Exercise brief >>
Using the data below, set down every line from the one containing "green rectangle: (112, 196)" through the one containing "cyan star: (39, 130)", inclusive and unchanged. Pictures are to be skipped.
%%
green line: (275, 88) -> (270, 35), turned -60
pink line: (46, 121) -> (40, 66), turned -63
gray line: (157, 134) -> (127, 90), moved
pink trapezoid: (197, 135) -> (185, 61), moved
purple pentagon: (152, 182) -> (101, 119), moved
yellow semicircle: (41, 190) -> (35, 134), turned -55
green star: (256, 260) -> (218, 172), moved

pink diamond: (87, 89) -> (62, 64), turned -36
%%
%%
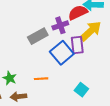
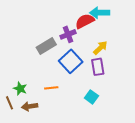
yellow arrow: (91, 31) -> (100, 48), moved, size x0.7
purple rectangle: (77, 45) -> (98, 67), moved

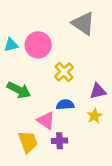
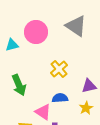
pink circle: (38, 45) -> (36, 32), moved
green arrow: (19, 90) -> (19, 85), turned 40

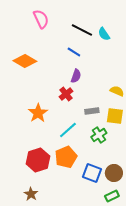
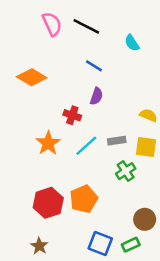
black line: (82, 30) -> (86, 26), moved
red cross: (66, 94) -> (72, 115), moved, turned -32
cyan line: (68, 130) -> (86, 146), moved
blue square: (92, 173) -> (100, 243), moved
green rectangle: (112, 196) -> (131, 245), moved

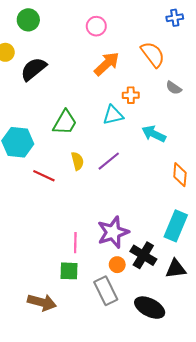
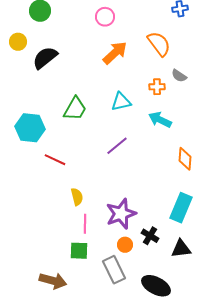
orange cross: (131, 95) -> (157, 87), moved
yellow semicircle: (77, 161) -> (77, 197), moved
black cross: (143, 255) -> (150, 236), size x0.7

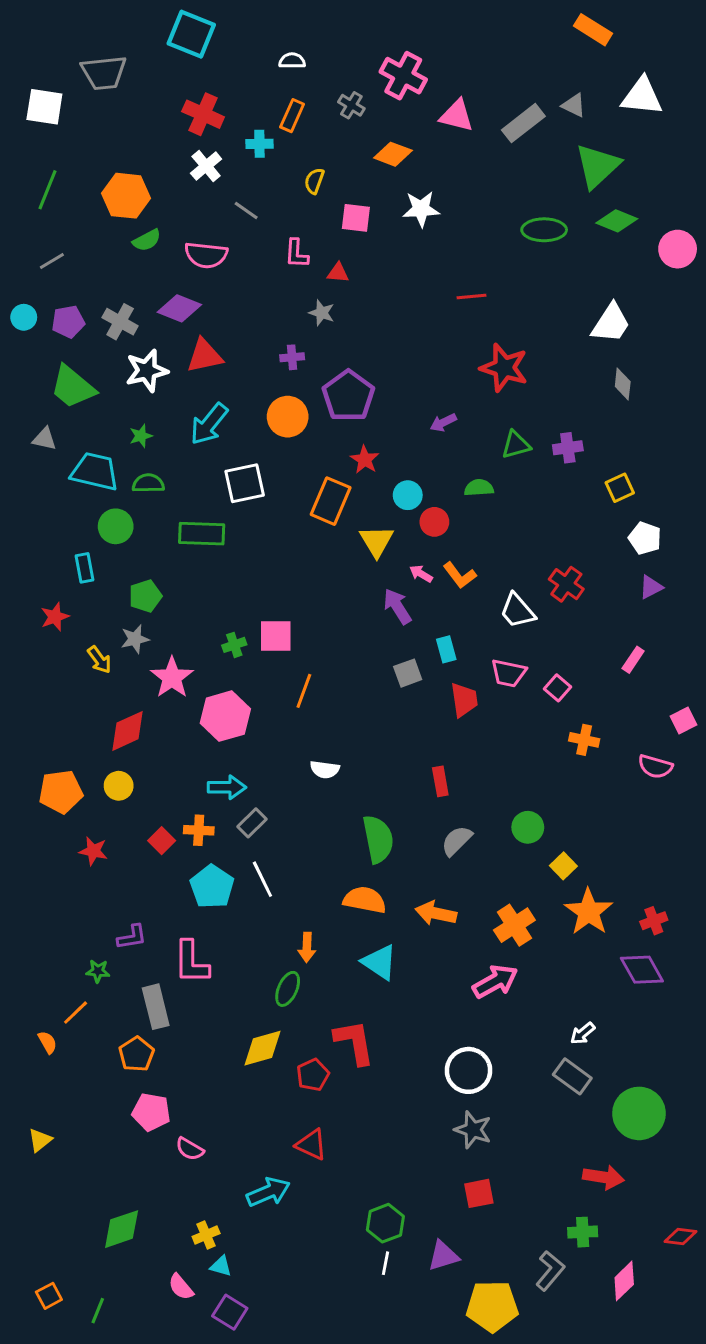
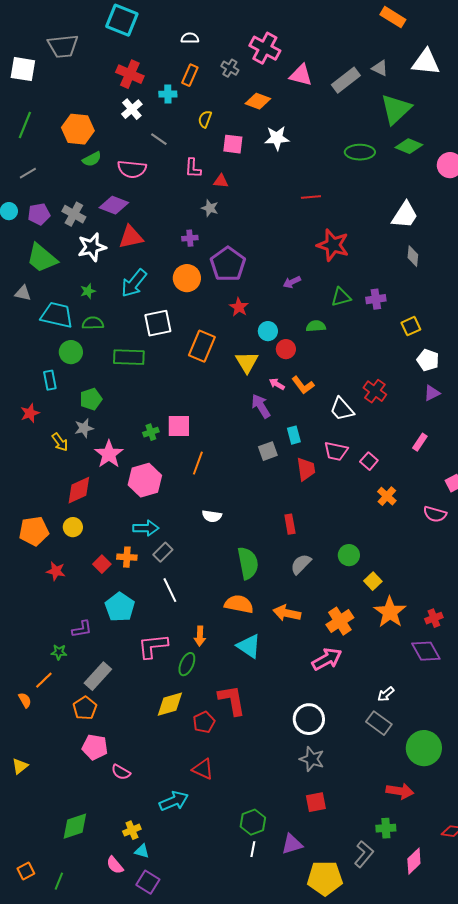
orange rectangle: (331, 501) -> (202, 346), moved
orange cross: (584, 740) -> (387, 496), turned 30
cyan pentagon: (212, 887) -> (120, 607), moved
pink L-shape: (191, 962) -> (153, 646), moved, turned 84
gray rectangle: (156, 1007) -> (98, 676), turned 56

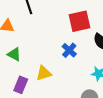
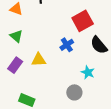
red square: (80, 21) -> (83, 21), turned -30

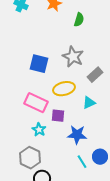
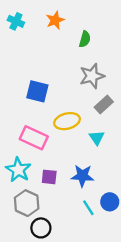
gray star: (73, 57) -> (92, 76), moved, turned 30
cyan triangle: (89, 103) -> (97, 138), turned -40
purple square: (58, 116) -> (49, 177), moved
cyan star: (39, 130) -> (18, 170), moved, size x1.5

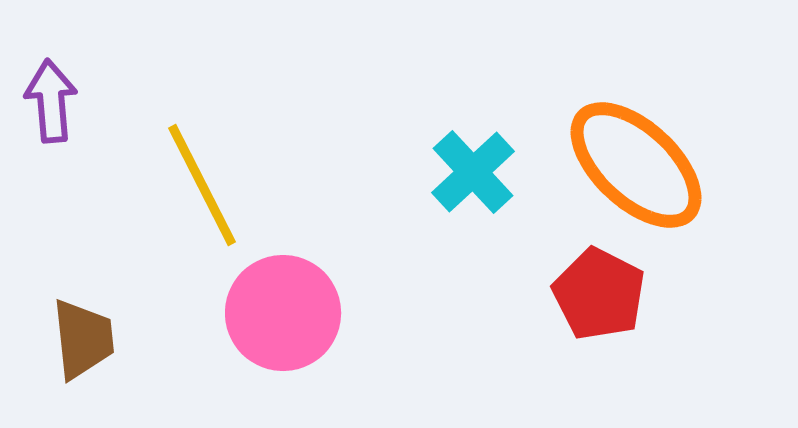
%%
Exercise solution >>
green rectangle: (112, 196) -> (131, 245), moved

orange cross: (131, 95) -> (157, 87), moved
yellow semicircle: (77, 161) -> (77, 197), moved
black cross: (143, 255) -> (150, 236), size x0.7

orange rectangle: (331, 501) -> (202, 346), moved
orange cross: (584, 740) -> (387, 496), turned 30
cyan pentagon: (212, 887) -> (120, 607), moved
pink L-shape: (191, 962) -> (153, 646), moved, turned 84
gray rectangle: (156, 1007) -> (98, 676), turned 56

red square: (80, 21) -> (83, 21), turned -30

gray star: (73, 57) -> (92, 76), moved, turned 30
cyan triangle: (89, 103) -> (97, 138), turned -40
purple square: (58, 116) -> (49, 177), moved
cyan star: (39, 130) -> (18, 170), moved, size x1.5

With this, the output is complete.